--- DATASET ENTRIES Enclosed Below ---

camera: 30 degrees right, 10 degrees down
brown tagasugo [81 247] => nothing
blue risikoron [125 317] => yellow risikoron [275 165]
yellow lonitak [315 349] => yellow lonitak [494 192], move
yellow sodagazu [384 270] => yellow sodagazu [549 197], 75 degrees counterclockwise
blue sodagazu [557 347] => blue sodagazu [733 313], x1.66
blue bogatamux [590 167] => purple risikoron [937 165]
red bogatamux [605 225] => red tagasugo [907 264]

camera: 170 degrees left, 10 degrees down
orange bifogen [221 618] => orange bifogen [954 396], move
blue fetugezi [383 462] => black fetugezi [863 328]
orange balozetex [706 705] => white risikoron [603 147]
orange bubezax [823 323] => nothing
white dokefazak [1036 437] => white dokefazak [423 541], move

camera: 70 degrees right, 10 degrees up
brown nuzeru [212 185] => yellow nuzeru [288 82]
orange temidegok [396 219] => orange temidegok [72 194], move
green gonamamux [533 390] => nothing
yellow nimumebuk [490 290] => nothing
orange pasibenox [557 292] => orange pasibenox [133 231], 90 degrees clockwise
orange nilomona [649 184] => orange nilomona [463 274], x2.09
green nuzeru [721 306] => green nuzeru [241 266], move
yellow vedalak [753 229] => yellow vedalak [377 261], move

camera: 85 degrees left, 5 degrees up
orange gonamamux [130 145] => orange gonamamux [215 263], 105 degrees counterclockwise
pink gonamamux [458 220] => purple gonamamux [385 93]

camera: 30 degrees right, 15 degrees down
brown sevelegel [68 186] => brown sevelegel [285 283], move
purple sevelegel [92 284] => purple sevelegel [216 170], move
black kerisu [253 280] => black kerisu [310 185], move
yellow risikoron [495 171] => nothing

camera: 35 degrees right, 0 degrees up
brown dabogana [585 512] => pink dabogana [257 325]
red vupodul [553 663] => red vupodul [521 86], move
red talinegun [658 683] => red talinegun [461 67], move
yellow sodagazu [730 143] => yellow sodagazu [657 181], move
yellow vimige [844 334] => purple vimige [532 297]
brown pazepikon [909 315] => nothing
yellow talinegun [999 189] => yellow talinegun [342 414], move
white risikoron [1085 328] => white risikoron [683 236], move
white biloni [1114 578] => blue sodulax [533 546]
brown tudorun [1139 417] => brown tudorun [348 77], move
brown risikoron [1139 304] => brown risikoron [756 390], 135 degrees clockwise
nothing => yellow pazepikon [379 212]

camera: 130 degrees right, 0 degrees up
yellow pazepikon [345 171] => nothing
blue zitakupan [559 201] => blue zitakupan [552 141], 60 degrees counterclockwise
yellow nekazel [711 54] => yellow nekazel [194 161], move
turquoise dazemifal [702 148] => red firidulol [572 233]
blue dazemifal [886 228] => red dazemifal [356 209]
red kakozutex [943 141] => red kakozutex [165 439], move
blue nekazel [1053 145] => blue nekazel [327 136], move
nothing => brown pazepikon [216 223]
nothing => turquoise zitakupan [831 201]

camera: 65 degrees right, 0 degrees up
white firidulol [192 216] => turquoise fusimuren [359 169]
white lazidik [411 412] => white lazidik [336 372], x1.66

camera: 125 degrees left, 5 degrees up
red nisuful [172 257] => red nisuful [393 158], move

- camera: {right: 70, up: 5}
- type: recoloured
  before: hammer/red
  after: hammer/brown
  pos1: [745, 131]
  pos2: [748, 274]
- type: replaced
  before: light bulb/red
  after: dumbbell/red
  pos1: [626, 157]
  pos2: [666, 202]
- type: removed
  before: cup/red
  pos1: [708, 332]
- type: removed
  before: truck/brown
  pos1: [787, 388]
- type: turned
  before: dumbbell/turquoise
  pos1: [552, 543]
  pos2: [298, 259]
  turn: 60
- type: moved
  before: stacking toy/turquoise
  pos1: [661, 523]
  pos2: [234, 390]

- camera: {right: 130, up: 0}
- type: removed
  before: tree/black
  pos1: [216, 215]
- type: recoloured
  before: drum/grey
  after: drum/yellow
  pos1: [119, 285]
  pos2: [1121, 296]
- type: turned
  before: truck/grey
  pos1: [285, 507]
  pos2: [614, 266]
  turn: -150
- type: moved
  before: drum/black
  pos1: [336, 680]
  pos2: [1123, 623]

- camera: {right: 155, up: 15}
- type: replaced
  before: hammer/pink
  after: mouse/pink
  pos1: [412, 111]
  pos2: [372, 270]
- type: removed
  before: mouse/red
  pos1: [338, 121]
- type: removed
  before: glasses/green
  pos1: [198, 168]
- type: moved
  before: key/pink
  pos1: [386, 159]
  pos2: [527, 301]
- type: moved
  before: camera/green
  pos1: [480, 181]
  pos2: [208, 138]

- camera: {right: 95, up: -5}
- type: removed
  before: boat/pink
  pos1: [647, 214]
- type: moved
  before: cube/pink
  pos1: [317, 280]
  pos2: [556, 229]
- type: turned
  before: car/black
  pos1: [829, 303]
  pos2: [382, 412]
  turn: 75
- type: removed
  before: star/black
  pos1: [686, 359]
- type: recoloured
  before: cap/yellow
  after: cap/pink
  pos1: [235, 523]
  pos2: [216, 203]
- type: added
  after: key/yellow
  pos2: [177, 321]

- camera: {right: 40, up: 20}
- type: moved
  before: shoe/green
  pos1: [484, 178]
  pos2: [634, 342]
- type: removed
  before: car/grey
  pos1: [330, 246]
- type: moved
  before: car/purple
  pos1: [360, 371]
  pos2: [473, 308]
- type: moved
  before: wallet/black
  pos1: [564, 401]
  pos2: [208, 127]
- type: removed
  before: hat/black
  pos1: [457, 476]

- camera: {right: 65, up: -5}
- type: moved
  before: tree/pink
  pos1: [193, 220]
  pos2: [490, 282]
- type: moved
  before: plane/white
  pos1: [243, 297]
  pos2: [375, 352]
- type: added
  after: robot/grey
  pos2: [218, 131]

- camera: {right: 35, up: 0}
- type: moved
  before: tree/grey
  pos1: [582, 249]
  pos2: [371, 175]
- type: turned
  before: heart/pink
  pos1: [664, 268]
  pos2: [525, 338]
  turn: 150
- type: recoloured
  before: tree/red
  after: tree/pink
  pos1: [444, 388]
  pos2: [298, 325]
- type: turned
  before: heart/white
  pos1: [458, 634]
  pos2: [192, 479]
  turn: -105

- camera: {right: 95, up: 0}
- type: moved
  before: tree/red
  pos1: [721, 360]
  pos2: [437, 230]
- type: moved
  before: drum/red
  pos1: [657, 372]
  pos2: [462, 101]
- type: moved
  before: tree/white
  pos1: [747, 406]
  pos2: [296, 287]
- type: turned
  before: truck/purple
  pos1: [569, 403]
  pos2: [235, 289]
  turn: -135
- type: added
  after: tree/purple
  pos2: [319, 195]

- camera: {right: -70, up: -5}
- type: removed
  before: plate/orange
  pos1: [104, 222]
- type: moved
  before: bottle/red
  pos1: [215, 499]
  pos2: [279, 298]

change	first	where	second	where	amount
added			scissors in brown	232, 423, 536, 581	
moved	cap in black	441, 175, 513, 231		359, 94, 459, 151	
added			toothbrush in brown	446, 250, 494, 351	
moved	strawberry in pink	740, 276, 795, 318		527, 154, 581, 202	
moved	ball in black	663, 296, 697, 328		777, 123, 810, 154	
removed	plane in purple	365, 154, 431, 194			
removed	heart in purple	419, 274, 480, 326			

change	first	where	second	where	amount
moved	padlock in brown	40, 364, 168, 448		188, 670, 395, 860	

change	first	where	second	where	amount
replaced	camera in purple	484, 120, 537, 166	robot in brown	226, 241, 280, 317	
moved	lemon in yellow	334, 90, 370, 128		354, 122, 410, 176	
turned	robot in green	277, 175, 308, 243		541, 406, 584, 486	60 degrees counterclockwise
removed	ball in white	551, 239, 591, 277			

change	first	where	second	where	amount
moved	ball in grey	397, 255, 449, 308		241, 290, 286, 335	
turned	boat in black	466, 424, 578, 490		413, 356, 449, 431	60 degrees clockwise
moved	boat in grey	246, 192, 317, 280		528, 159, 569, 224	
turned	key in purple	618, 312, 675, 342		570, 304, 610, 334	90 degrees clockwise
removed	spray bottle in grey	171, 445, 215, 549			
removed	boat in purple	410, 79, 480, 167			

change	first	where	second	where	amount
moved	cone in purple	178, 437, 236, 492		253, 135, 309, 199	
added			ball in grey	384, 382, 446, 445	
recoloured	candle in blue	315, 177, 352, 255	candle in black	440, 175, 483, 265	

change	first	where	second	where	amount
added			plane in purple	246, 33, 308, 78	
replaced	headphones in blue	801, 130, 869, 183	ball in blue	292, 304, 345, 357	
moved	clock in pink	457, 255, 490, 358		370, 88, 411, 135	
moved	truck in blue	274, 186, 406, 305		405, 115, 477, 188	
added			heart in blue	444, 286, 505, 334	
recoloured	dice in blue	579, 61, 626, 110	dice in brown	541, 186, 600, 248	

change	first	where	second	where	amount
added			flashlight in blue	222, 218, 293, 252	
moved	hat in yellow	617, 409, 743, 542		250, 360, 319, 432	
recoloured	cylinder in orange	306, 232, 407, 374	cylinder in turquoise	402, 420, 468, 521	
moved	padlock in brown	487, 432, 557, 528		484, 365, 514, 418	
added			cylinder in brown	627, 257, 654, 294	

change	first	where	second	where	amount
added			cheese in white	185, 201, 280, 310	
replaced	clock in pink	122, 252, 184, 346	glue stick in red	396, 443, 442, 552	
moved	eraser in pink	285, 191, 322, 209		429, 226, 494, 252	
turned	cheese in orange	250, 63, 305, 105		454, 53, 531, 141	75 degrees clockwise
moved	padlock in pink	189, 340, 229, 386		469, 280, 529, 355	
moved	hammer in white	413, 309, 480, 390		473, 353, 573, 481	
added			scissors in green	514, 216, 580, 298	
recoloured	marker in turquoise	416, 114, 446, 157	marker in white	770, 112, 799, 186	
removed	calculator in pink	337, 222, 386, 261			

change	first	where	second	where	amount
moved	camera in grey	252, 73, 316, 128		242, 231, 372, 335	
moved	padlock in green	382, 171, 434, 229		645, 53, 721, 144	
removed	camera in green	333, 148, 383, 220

--- End of Enclosed DATASET ENTRIES ---

> [WORK REQUEST]: Write out exactly the lines that fall from the line with "123, 810, 154" to the line with "154, 431, 194" in the records above, keeping both ends.

> [EXPECTED ANSWER]:
moved	ball in black	663, 296, 697, 328		777, 123, 810, 154	
removed	plane in purple	365, 154, 431, 194			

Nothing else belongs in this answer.